What is needed – For the entries below, report the number of lines containing "cone", without any other content.

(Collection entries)

□ □ □

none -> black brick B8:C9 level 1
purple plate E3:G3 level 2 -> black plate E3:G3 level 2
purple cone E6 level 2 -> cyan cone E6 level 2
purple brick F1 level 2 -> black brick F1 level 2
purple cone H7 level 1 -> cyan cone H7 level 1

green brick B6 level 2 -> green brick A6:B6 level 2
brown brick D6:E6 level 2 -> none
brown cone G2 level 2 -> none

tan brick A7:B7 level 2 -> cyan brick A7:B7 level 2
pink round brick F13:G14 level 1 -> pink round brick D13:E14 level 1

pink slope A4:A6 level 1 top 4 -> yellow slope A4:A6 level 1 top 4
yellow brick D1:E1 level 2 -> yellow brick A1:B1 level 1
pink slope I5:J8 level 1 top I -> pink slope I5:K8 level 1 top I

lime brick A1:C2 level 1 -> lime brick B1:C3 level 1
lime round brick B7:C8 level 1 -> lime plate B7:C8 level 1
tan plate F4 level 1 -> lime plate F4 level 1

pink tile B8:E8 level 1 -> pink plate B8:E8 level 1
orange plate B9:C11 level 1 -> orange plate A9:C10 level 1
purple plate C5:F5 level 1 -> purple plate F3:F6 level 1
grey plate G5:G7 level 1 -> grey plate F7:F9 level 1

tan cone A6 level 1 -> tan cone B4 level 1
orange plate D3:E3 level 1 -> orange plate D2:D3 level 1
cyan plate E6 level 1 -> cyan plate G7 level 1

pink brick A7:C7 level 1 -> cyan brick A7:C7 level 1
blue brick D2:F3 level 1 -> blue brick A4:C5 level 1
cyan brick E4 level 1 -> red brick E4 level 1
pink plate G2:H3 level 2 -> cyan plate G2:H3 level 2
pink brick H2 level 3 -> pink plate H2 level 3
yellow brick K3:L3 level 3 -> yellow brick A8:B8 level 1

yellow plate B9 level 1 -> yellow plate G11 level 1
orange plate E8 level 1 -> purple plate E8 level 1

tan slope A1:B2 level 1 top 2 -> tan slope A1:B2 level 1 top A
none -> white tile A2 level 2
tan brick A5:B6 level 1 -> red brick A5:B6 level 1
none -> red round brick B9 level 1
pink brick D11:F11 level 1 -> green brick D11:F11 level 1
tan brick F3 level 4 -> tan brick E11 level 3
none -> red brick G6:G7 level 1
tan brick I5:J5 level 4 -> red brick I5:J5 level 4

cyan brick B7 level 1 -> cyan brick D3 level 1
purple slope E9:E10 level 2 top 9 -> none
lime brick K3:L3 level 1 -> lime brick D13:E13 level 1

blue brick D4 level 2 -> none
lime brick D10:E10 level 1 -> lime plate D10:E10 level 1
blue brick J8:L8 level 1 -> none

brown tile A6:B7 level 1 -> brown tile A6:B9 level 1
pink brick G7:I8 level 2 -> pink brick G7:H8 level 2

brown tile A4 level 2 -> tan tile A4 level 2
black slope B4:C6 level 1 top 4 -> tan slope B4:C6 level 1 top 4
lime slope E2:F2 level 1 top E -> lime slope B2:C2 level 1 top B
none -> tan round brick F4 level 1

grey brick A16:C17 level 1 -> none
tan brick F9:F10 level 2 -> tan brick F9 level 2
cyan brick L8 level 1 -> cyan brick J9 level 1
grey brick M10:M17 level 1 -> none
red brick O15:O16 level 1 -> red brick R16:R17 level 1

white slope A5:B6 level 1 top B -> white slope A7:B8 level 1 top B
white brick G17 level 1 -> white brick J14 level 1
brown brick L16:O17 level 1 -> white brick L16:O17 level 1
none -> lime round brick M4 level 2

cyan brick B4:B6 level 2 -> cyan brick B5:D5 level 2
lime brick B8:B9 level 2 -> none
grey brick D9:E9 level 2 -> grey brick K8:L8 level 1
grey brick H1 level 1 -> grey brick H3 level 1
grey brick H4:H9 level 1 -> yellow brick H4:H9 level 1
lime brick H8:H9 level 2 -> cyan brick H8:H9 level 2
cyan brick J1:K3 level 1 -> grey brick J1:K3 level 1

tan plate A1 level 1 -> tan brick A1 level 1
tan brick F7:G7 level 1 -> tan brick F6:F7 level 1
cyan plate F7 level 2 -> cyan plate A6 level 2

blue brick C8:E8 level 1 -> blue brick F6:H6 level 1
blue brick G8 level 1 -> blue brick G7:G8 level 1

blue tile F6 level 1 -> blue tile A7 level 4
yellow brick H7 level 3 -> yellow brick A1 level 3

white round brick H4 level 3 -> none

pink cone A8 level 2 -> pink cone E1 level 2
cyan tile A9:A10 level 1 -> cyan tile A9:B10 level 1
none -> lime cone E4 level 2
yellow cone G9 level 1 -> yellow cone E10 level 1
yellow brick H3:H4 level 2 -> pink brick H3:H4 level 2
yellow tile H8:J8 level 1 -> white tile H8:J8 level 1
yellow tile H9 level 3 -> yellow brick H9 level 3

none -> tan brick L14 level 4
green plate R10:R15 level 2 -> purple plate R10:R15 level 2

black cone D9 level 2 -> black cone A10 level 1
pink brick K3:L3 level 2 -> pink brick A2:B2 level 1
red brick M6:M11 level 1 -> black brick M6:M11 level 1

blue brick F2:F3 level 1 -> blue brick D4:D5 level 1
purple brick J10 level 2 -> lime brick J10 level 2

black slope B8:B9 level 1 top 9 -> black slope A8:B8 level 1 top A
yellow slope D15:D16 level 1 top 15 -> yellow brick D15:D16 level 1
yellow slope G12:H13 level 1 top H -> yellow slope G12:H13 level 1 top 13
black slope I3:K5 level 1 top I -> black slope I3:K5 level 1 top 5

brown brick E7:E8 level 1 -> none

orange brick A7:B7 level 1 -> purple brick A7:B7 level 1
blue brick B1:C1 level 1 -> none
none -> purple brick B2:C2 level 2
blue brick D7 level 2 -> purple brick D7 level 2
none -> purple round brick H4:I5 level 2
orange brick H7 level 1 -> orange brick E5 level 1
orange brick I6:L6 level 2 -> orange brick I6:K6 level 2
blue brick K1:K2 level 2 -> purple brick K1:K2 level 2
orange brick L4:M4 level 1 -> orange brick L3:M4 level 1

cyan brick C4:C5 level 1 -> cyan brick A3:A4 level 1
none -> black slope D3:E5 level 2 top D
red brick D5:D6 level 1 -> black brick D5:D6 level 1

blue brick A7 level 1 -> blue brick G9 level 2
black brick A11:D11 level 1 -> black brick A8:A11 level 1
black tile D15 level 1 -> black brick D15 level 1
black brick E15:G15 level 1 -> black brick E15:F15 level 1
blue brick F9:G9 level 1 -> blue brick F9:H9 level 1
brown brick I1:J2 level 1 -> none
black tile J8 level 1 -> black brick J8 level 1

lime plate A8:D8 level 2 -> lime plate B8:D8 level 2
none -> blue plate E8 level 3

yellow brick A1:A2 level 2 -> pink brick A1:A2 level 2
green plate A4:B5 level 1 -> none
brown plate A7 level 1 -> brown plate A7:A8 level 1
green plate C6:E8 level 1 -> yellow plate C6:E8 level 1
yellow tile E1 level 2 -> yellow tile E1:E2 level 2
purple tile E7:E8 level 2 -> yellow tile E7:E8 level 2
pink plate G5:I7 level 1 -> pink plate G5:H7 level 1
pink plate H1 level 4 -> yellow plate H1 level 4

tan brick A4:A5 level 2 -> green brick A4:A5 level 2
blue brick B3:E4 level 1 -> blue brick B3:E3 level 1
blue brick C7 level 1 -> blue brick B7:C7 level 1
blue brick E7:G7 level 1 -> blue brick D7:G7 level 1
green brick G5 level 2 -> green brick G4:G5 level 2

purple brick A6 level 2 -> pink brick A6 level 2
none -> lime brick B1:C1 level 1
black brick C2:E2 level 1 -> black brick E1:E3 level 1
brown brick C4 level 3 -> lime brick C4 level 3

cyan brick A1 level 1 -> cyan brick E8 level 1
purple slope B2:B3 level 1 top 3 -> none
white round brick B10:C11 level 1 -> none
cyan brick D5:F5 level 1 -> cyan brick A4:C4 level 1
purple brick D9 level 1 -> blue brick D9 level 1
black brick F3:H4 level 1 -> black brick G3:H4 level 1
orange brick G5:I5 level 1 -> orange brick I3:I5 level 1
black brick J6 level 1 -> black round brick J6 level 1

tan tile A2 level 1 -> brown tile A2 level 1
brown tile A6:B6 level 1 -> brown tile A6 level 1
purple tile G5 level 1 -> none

□ □ □

Exercise answer – 8